## Exercise goal
Return, from the listing that follows, each line containing the word "diode".

## Recorded information
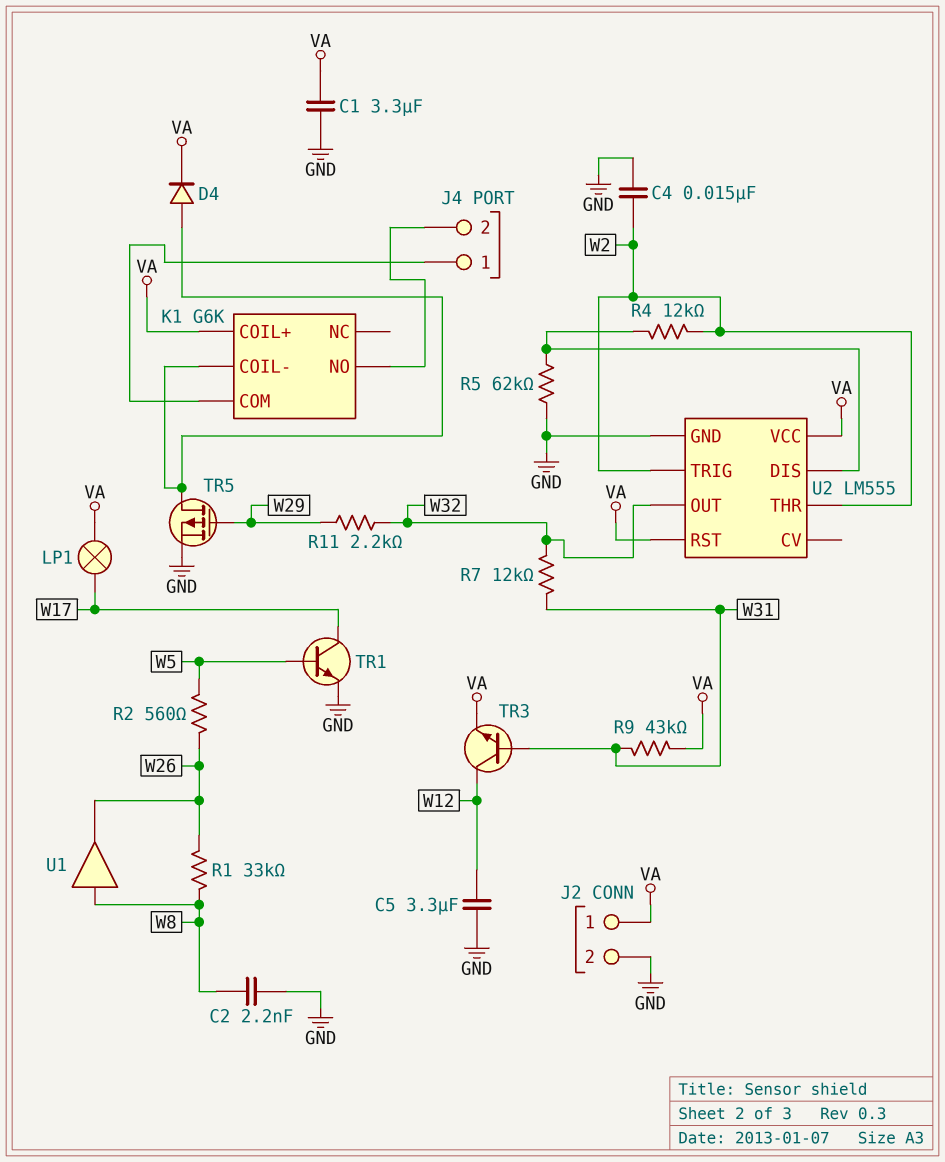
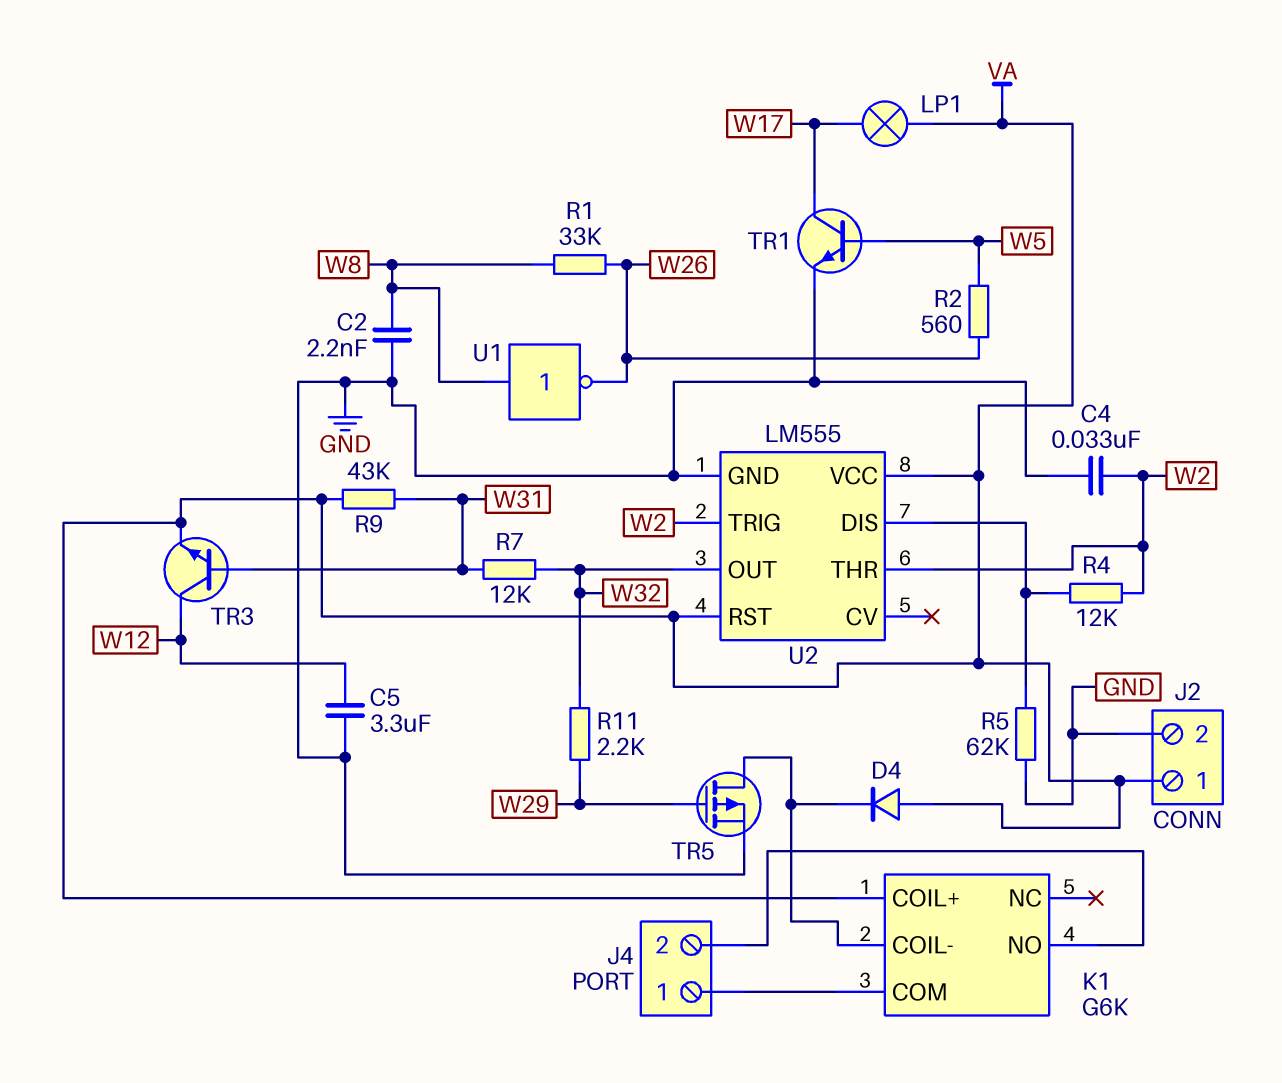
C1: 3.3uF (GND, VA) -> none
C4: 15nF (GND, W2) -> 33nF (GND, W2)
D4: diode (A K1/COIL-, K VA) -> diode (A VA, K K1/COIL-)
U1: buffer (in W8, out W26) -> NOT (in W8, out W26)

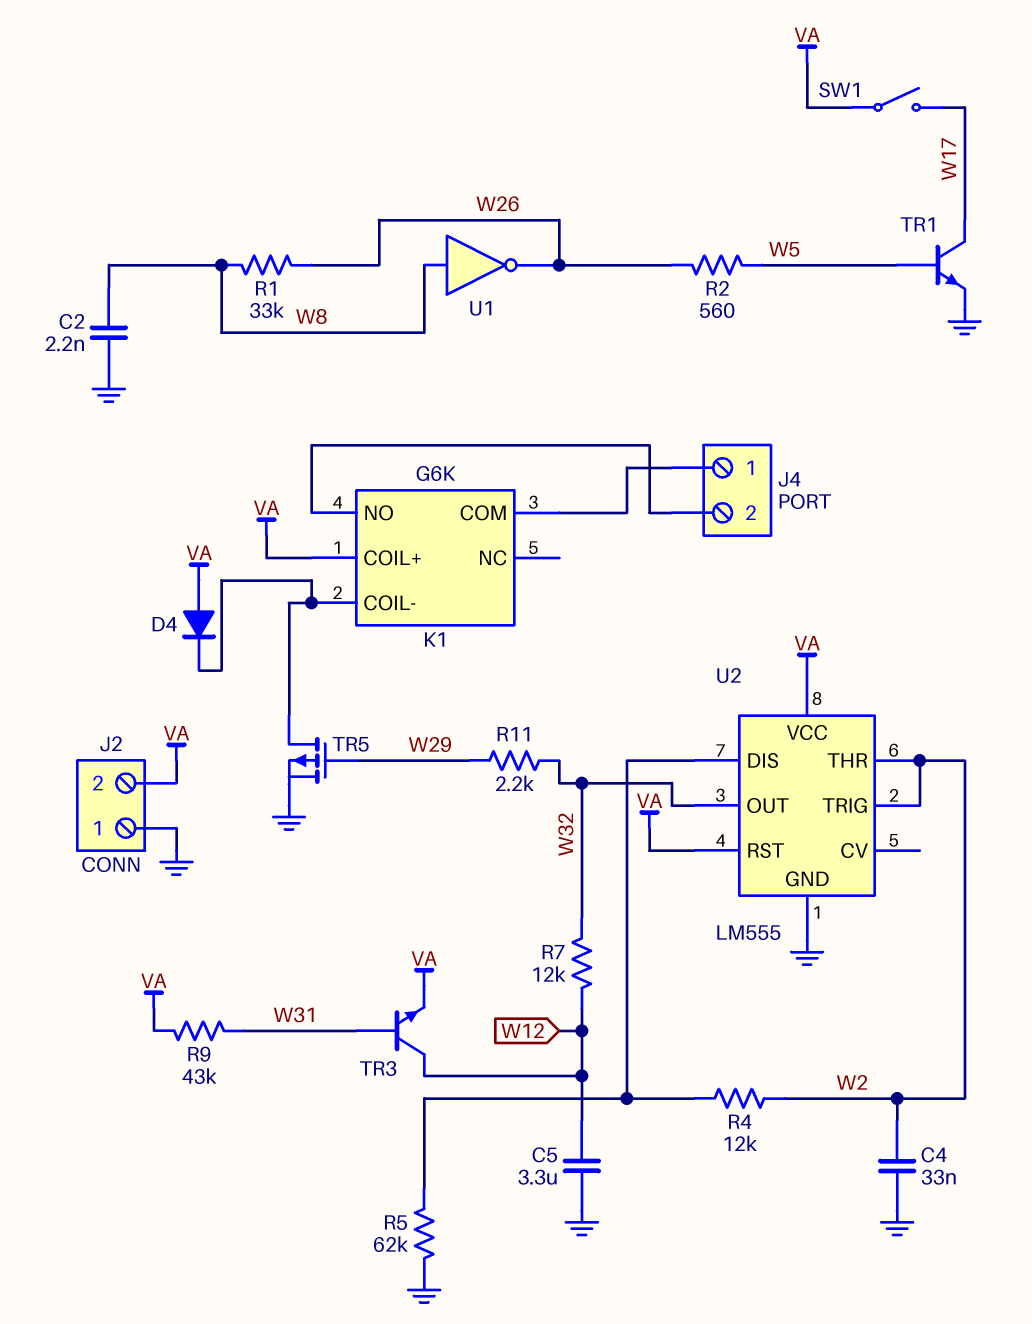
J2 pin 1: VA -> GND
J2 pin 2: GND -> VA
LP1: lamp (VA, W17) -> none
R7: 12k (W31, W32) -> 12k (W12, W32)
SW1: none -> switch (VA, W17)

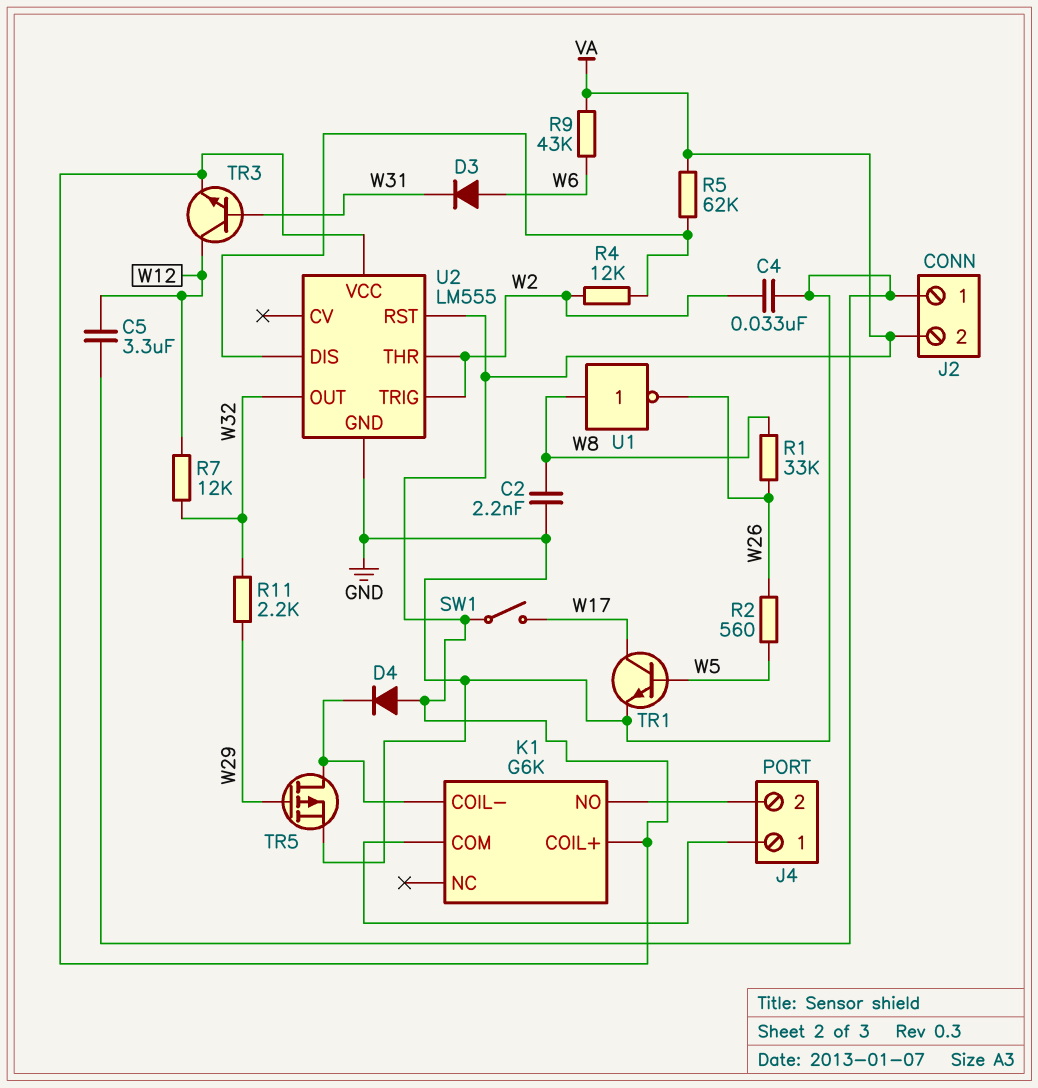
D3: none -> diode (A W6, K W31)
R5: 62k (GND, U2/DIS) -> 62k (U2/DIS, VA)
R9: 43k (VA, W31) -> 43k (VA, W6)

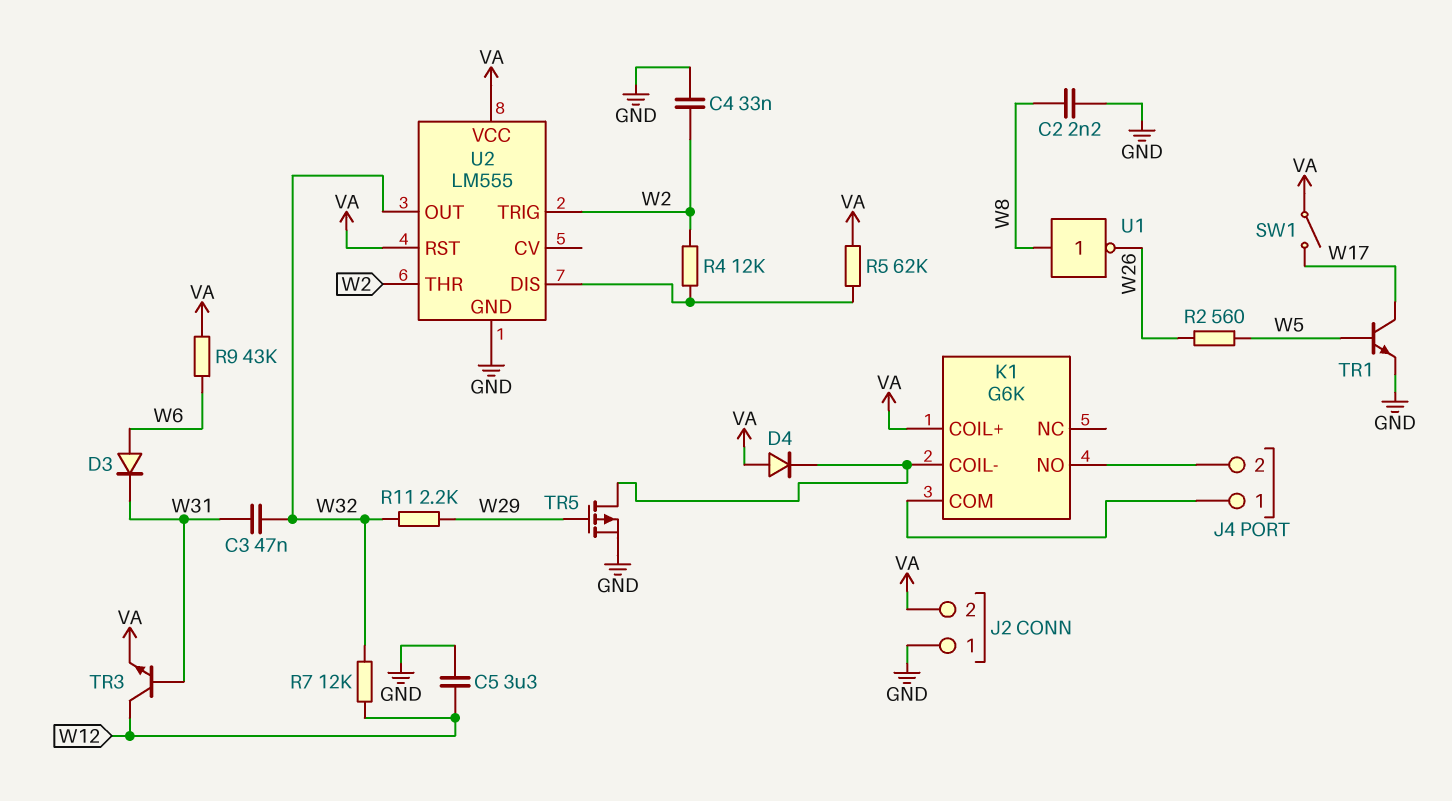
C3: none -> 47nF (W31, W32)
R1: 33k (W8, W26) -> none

--

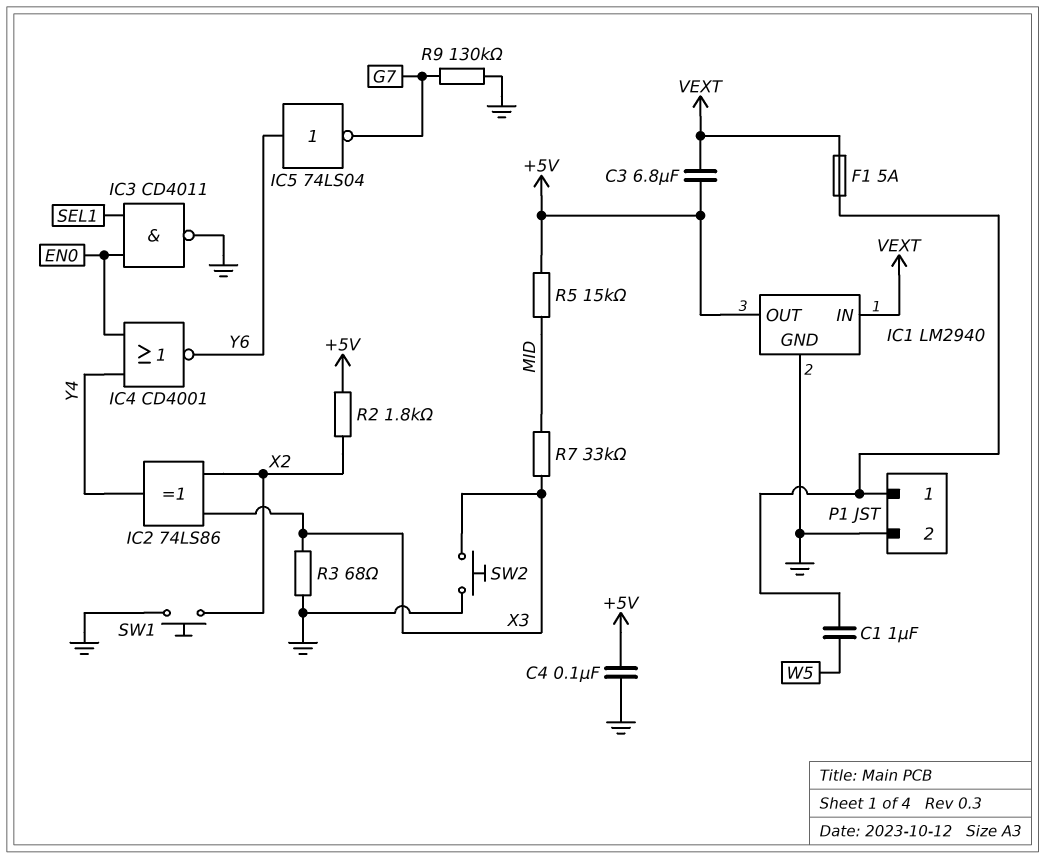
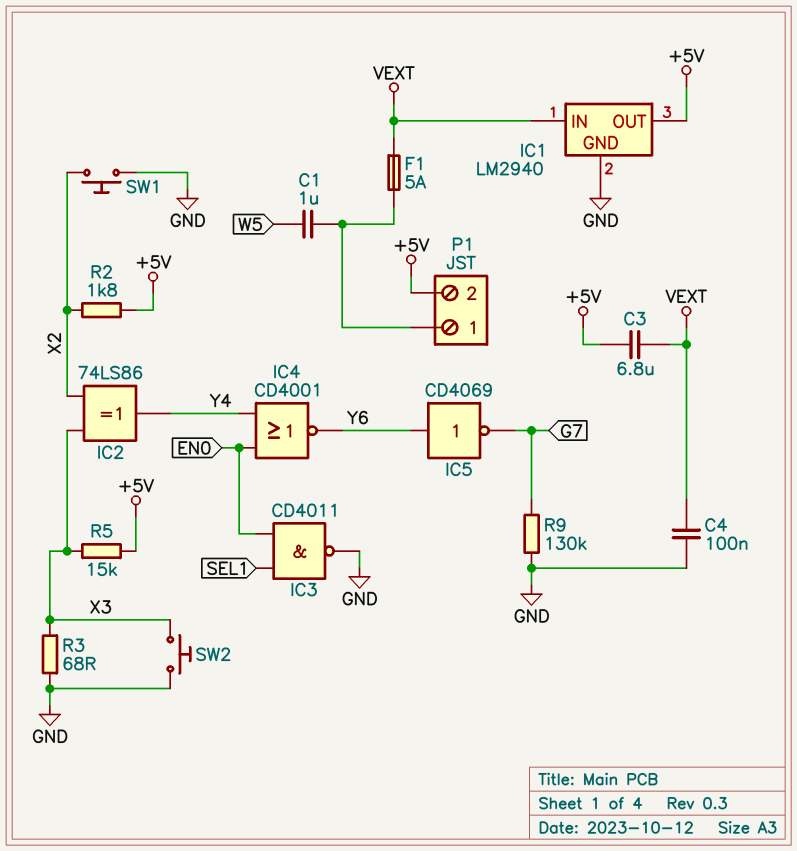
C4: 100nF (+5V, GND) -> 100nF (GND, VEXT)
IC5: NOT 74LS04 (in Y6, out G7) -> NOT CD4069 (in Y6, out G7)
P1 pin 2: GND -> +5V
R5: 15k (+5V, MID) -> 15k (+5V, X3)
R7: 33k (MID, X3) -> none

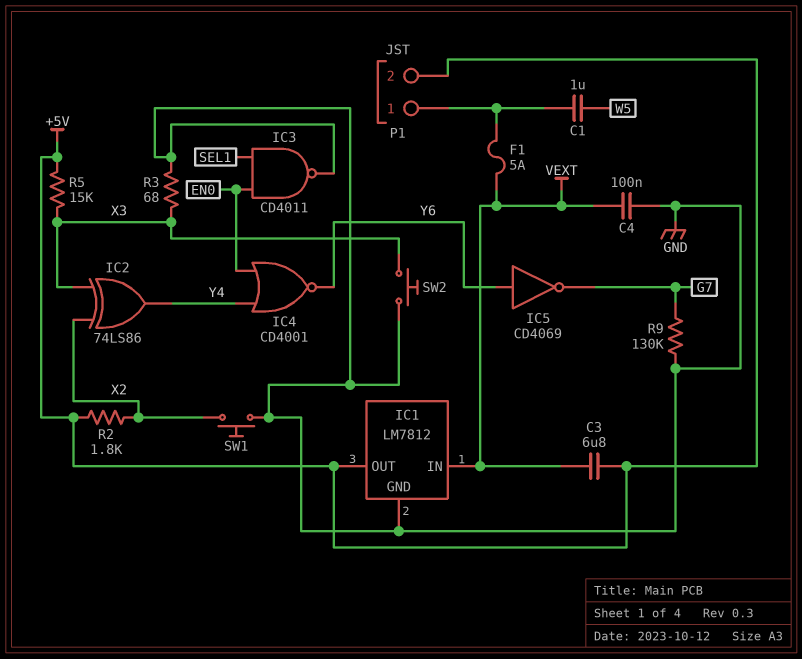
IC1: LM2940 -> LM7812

## Solution for this task
D4: diode (A K1/COIL-, K VA) -> diode (A VA, K K1/COIL-)
D3: none -> diode (A W6, K W31)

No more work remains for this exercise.